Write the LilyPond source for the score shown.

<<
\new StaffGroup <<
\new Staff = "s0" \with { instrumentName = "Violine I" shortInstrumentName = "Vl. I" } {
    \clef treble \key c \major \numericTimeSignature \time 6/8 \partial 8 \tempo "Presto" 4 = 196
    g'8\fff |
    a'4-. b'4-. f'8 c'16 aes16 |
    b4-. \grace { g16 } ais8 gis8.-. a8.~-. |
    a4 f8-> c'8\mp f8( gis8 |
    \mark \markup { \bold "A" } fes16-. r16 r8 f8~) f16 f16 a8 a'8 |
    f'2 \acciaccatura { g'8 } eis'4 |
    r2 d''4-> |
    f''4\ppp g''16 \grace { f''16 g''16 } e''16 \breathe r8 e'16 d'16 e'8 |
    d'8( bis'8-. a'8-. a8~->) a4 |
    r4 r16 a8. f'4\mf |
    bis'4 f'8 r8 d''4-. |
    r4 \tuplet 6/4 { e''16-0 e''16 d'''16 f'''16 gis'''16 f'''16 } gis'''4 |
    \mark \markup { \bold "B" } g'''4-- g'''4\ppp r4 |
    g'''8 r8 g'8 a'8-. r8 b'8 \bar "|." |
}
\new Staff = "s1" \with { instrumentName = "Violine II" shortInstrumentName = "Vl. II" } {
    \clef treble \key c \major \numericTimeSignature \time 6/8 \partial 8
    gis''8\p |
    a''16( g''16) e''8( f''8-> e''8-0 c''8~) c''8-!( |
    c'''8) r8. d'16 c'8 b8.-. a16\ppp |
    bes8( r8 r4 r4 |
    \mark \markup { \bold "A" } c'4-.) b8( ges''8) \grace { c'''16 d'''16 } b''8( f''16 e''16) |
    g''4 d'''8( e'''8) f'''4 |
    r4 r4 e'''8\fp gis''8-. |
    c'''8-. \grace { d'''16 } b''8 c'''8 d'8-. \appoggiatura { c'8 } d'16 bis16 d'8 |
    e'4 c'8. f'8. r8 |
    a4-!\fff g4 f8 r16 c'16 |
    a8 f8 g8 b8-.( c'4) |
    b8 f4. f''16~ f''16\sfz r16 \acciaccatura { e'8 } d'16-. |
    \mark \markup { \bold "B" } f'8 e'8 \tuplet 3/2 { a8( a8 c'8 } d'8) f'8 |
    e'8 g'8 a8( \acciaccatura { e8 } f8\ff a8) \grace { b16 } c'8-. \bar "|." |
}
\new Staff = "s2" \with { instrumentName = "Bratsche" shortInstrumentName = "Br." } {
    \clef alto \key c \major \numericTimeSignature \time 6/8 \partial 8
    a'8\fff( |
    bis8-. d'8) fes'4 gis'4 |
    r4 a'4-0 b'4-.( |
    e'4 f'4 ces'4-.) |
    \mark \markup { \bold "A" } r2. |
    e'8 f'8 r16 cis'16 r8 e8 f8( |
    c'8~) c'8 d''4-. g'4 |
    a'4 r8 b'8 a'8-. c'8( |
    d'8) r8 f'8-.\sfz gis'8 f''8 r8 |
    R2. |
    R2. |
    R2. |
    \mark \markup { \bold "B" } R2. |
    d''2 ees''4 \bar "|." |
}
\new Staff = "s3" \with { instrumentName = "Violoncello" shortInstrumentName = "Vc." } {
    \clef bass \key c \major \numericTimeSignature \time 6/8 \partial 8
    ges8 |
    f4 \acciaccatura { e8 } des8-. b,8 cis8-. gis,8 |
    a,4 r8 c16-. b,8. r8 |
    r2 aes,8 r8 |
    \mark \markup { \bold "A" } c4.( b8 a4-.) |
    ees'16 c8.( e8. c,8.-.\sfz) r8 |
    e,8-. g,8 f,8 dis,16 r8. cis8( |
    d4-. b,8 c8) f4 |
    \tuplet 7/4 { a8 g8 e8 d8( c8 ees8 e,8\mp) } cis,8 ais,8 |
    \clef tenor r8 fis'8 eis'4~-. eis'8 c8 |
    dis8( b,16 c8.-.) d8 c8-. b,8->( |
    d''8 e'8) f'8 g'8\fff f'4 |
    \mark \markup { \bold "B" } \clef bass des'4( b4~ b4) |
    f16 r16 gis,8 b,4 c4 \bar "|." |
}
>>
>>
######
> [WHAT IS ASKED]: Return each line of the data above that contains the string "bold", copied in full. Matching is case-sensitive.

> [WRITTEN REPLY]:
    \mark \markup { \bold "A" } fes16-. r16 r8 f8~) f16 f16 a8 a'8 |
    \mark \markup { \bold "B" } g'''4-- g'''4\ppp r4 |
    \mark \markup { \bold "A" } c'4-.) b8( ges''8) \grace { c'''16 d'''16 } b''8( f''16 e''16) |
    \mark \markup { \bold "B" } f'8 e'8 \tuplet 3/2 { a8( a8 c'8 } d'8) f'8 |
    \mark \markup { \bold "A" } r2. |
    \mark \markup { \bold "B" } R2. |
    \mark \markup { \bold "A" } c4.( b8 a4-.) |
    \mark \markup { \bold "B" } \clef bass des'4( b4~ b4) |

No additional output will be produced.